#### WORK REQUIRED
Below this line is the material. Write out only its lines from the one containing "The camera went 75" through the one containing "Someone carried the crimson box.", both kept, exactly.

#### RECORDS SHOWN
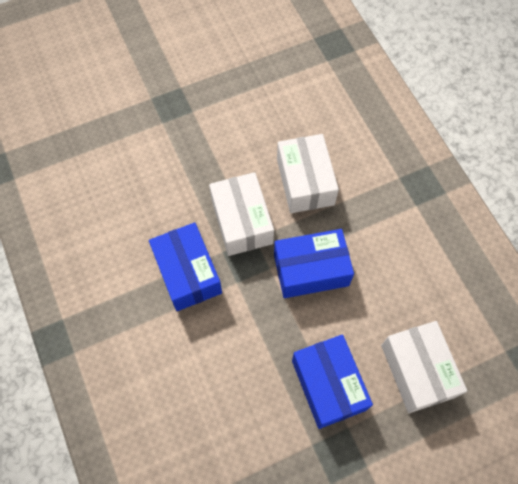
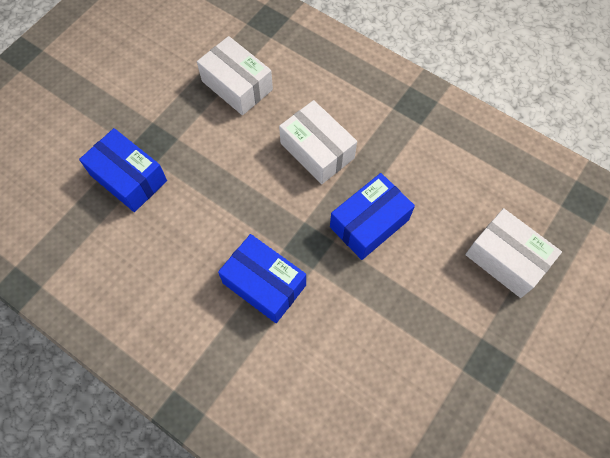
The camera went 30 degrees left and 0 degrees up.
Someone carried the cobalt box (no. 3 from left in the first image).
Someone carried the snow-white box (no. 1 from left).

==

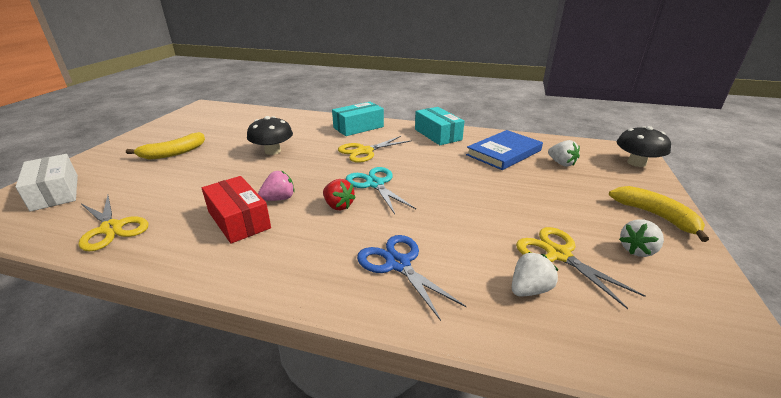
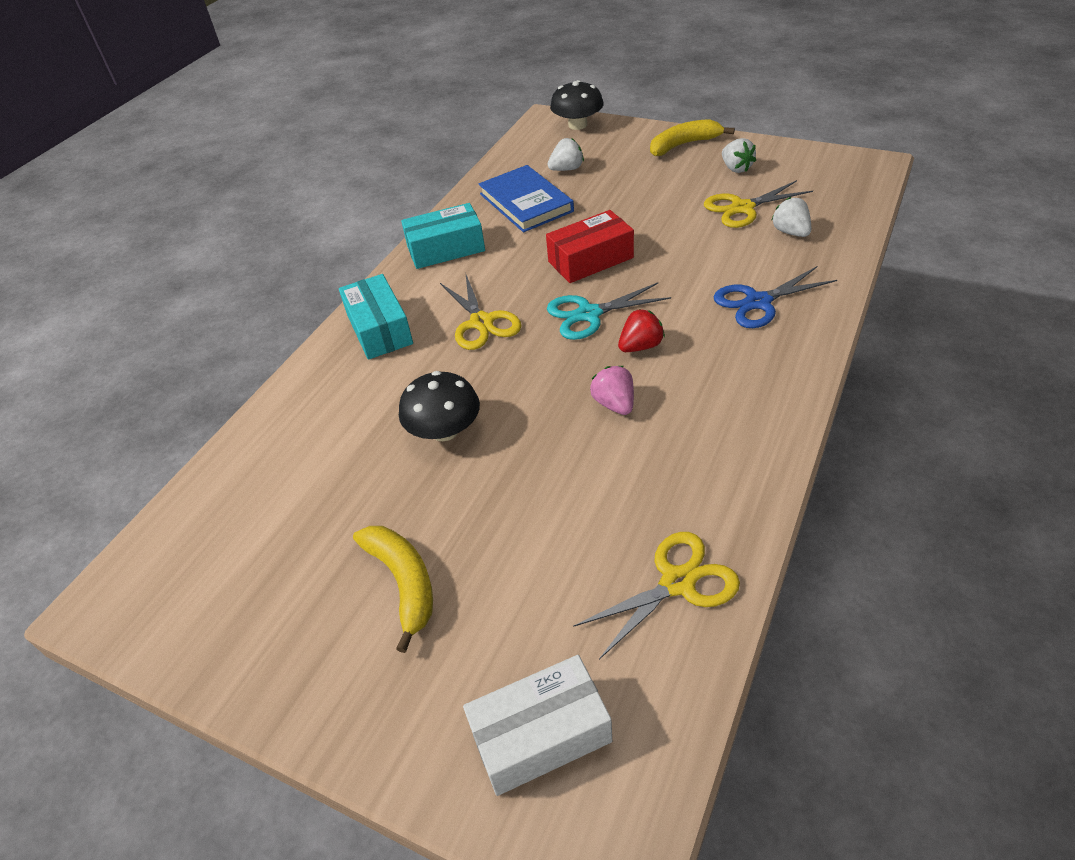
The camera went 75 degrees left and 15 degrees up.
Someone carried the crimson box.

---

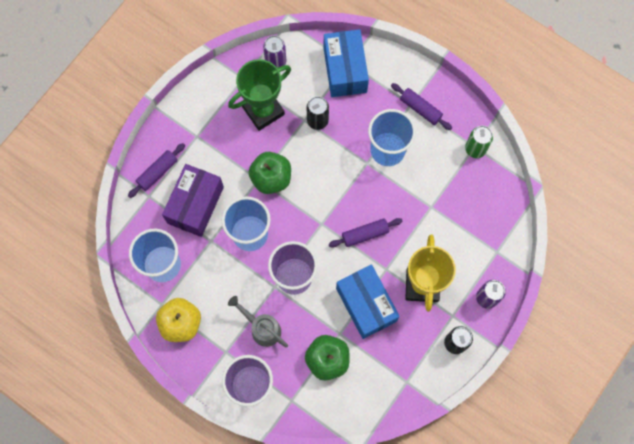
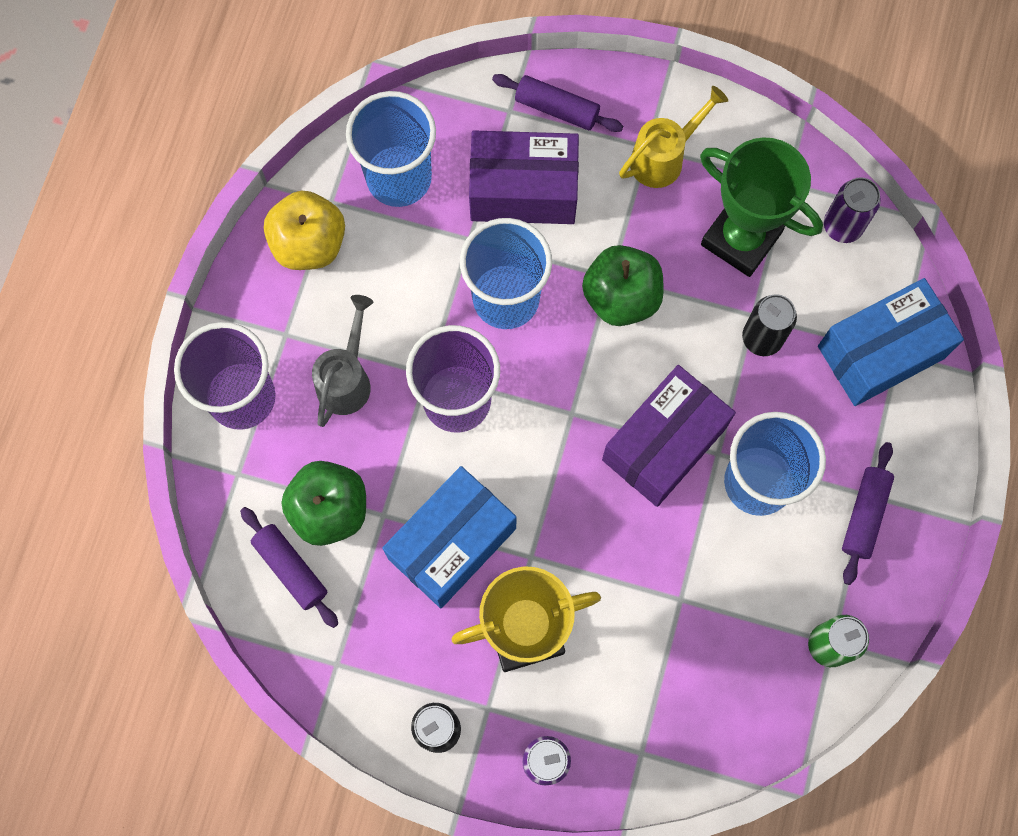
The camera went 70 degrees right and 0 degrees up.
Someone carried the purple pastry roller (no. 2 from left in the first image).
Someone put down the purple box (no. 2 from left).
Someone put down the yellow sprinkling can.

#### COMPLETED EXERCISE
The camera went 75 degrees left and 15 degrees up.
Someone carried the crimson box.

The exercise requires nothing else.